What to produce:
Could you please repeat the data below word for word?

Data provided:
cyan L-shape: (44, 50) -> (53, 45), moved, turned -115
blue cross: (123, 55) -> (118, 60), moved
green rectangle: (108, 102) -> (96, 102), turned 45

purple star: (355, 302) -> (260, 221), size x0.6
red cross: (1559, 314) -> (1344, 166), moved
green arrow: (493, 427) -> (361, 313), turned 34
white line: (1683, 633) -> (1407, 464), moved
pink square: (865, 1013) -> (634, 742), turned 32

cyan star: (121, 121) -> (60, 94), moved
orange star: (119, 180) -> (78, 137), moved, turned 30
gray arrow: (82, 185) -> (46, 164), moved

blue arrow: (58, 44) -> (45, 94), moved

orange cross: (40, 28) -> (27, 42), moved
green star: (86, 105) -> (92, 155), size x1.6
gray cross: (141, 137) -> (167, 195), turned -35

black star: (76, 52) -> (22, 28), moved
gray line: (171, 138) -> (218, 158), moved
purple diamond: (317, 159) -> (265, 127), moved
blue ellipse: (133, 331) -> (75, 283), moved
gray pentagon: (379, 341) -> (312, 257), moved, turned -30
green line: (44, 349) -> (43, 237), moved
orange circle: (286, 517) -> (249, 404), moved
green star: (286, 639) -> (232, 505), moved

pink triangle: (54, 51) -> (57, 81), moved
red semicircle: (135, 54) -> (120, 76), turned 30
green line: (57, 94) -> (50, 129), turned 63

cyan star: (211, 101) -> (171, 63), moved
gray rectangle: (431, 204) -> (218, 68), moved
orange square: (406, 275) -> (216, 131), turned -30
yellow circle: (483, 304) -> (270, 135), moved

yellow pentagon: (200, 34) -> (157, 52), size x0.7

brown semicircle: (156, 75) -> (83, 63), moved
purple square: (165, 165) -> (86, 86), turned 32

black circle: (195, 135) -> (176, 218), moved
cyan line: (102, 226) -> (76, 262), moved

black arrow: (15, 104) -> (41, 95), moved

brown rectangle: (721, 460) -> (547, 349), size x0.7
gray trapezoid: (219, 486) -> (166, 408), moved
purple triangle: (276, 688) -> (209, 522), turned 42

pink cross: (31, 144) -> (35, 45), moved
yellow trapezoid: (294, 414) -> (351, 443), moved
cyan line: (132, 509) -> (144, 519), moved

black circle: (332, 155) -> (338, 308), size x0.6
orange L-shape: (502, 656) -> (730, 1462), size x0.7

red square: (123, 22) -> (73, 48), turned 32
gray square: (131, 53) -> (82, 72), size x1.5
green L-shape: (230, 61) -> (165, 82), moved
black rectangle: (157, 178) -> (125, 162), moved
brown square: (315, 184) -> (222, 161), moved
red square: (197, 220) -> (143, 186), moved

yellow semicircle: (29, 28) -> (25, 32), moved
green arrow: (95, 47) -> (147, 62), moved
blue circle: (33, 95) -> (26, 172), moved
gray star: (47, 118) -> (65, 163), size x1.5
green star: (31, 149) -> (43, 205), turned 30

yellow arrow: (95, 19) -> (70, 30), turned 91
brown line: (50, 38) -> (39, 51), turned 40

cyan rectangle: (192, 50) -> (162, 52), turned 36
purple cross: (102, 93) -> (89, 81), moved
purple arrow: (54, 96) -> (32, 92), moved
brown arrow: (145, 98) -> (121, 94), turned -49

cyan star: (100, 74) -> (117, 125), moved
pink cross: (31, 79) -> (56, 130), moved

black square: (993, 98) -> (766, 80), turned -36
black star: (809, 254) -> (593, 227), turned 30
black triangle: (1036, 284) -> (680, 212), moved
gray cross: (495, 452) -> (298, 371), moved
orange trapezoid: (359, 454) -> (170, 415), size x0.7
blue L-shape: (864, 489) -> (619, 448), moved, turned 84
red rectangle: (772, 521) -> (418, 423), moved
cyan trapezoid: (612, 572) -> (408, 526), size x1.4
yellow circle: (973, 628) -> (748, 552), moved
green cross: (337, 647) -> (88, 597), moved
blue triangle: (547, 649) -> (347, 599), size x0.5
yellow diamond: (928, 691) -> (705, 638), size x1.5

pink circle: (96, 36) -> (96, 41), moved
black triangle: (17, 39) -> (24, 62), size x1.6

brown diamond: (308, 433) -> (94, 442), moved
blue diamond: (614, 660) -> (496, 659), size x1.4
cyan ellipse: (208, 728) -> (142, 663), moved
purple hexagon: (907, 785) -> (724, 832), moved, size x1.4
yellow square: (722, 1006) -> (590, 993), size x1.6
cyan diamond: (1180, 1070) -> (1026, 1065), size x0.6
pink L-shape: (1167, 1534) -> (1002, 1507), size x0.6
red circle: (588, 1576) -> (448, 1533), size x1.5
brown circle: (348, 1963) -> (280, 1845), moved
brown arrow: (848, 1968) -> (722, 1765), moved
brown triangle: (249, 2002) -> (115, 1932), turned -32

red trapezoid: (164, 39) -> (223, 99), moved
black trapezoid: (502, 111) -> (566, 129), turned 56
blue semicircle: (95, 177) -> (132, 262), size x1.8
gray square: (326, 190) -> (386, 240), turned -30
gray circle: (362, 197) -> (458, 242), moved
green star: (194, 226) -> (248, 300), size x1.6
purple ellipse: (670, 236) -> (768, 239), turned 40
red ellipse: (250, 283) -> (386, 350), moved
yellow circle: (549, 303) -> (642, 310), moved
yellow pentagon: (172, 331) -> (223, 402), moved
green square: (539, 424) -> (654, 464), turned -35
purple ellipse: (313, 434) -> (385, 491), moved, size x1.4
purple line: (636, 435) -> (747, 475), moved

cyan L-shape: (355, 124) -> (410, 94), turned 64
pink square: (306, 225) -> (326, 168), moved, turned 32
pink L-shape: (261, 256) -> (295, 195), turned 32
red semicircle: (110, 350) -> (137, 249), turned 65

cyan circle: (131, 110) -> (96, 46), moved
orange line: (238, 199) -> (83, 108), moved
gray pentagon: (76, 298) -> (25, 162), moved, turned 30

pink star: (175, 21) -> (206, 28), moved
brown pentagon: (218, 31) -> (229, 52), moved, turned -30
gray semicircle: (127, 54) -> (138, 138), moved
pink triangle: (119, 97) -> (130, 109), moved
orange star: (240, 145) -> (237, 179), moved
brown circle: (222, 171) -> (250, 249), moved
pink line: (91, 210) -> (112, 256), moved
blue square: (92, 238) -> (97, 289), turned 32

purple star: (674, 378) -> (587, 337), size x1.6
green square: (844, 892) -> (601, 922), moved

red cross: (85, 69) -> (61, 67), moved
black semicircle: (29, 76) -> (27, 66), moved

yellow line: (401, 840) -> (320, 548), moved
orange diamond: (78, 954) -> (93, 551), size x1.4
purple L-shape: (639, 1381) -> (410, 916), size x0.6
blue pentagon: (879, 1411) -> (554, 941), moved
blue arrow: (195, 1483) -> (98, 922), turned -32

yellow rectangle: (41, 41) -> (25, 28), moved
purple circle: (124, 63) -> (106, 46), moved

Answer to this problem:
cyan L-shape: (44, 50) -> (53, 45), moved, turned -115
blue cross: (123, 55) -> (118, 60), moved
green rectangle: (108, 102) -> (96, 102), turned 45

purple star: (355, 302) -> (260, 221), size x0.6
red cross: (1559, 314) -> (1344, 166), moved
green arrow: (493, 427) -> (361, 313), turned 34
white line: (1683, 633) -> (1407, 464), moved
pink square: (865, 1013) -> (634, 742), turned 32

cyan star: (121, 121) -> (60, 94), moved
orange star: (119, 180) -> (78, 137), moved, turned 30
gray arrow: (82, 185) -> (46, 164), moved

blue arrow: (58, 44) -> (45, 94), moved

orange cross: (40, 28) -> (27, 42), moved
green star: (86, 105) -> (92, 155), size x1.6
gray cross: (141, 137) -> (167, 195), turned -35

black star: (76, 52) -> (22, 28), moved
gray line: (171, 138) -> (218, 158), moved
purple diamond: (317, 159) -> (265, 127), moved
blue ellipse: (133, 331) -> (75, 283), moved
gray pentagon: (379, 341) -> (312, 257), moved, turned -30
green line: (44, 349) -> (43, 237), moved
orange circle: (286, 517) -> (249, 404), moved
green star: (286, 639) -> (232, 505), moved

pink triangle: (54, 51) -> (57, 81), moved
red semicircle: (135, 54) -> (120, 76), turned 30
green line: (57, 94) -> (50, 129), turned 63

cyan star: (211, 101) -> (171, 63), moved
gray rectangle: (431, 204) -> (218, 68), moved
orange square: (406, 275) -> (216, 131), turned -30
yellow circle: (483, 304) -> (270, 135), moved

yellow pentagon: (200, 34) -> (157, 52), size x0.7

brown semicircle: (156, 75) -> (83, 63), moved
purple square: (165, 165) -> (86, 86), turned 32

black circle: (195, 135) -> (176, 218), moved
cyan line: (102, 226) -> (76, 262), moved

black arrow: (15, 104) -> (41, 95), moved

brown rectangle: (721, 460) -> (547, 349), size x0.7
gray trapezoid: (219, 486) -> (166, 408), moved
purple triangle: (276, 688) -> (209, 522), turned 42

pink cross: (31, 144) -> (35, 45), moved
yellow trapezoid: (294, 414) -> (351, 443), moved
cyan line: (132, 509) -> (144, 519), moved

black circle: (332, 155) -> (338, 308), size x0.6
orange L-shape: (502, 656) -> (730, 1462), size x0.7

red square: (123, 22) -> (73, 48), turned 32
gray square: (131, 53) -> (82, 72), size x1.5
green L-shape: (230, 61) -> (165, 82), moved
black rectangle: (157, 178) -> (125, 162), moved
brown square: (315, 184) -> (222, 161), moved
red square: (197, 220) -> (143, 186), moved

yellow semicircle: (29, 28) -> (25, 32), moved
green arrow: (95, 47) -> (147, 62), moved
blue circle: (33, 95) -> (26, 172), moved
gray star: (47, 118) -> (65, 163), size x1.5
green star: (31, 149) -> (43, 205), turned 30

yellow arrow: (95, 19) -> (70, 30), turned 91
brown line: (50, 38) -> (39, 51), turned 40

cyan rectangle: (192, 50) -> (162, 52), turned 36
purple cross: (102, 93) -> (89, 81), moved
purple arrow: (54, 96) -> (32, 92), moved
brown arrow: (145, 98) -> (121, 94), turned -49

cyan star: (100, 74) -> (117, 125), moved
pink cross: (31, 79) -> (56, 130), moved

black square: (993, 98) -> (766, 80), turned -36
black star: (809, 254) -> (593, 227), turned 30
black triangle: (1036, 284) -> (680, 212), moved
gray cross: (495, 452) -> (298, 371), moved
orange trapezoid: (359, 454) -> (170, 415), size x0.7
blue L-shape: (864, 489) -> (619, 448), moved, turned 84
red rectangle: (772, 521) -> (418, 423), moved
cyan trapezoid: (612, 572) -> (408, 526), size x1.4
yellow circle: (973, 628) -> (748, 552), moved
green cross: (337, 647) -> (88, 597), moved
blue triangle: (547, 649) -> (347, 599), size x0.5
yellow diamond: (928, 691) -> (705, 638), size x1.5

pink circle: (96, 36) -> (96, 41), moved
black triangle: (17, 39) -> (24, 62), size x1.6

brown diamond: (308, 433) -> (94, 442), moved
blue diamond: (614, 660) -> (496, 659), size x1.4
cyan ellipse: (208, 728) -> (142, 663), moved
purple hexagon: (907, 785) -> (724, 832), moved, size x1.4
yellow square: (722, 1006) -> (590, 993), size x1.6
cyan diamond: (1180, 1070) -> (1026, 1065), size x0.6
pink L-shape: (1167, 1534) -> (1002, 1507), size x0.6
red circle: (588, 1576) -> (448, 1533), size x1.5
brown circle: (348, 1963) -> (280, 1845), moved
brown arrow: (848, 1968) -> (722, 1765), moved
brown triangle: (249, 2002) -> (115, 1932), turned -32

red trapezoid: (164, 39) -> (223, 99), moved
black trapezoid: (502, 111) -> (566, 129), turned 56
blue semicircle: (95, 177) -> (132, 262), size x1.8
gray square: (326, 190) -> (386, 240), turned -30
gray circle: (362, 197) -> (458, 242), moved
green star: (194, 226) -> (248, 300), size x1.6
purple ellipse: (670, 236) -> (768, 239), turned 40
red ellipse: (250, 283) -> (386, 350), moved
yellow circle: (549, 303) -> (642, 310), moved
yellow pentagon: (172, 331) -> (223, 402), moved
green square: (539, 424) -> (654, 464), turned -35
purple ellipse: (313, 434) -> (385, 491), moved, size x1.4
purple line: (636, 435) -> (747, 475), moved

cyan L-shape: (355, 124) -> (410, 94), turned 64
pink square: (306, 225) -> (326, 168), moved, turned 32
pink L-shape: (261, 256) -> (295, 195), turned 32
red semicircle: (110, 350) -> (137, 249), turned 65

cyan circle: (131, 110) -> (96, 46), moved
orange line: (238, 199) -> (83, 108), moved
gray pentagon: (76, 298) -> (25, 162), moved, turned 30

pink star: (175, 21) -> (206, 28), moved
brown pentagon: (218, 31) -> (229, 52), moved, turned -30
gray semicircle: (127, 54) -> (138, 138), moved
pink triangle: (119, 97) -> (130, 109), moved
orange star: (240, 145) -> (237, 179), moved
brown circle: (222, 171) -> (250, 249), moved
pink line: (91, 210) -> (112, 256), moved
blue square: (92, 238) -> (97, 289), turned 32

purple star: (674, 378) -> (587, 337), size x1.6
green square: (844, 892) -> (601, 922), moved

red cross: (85, 69) -> (61, 67), moved
black semicircle: (29, 76) -> (27, 66), moved

yellow line: (401, 840) -> (320, 548), moved
orange diamond: (78, 954) -> (93, 551), size x1.4
purple L-shape: (639, 1381) -> (410, 916), size x0.6
blue pentagon: (879, 1411) -> (554, 941), moved
blue arrow: (195, 1483) -> (98, 922), turned -32

yellow rectangle: (41, 41) -> (25, 28), moved
purple circle: (124, 63) -> (106, 46), moved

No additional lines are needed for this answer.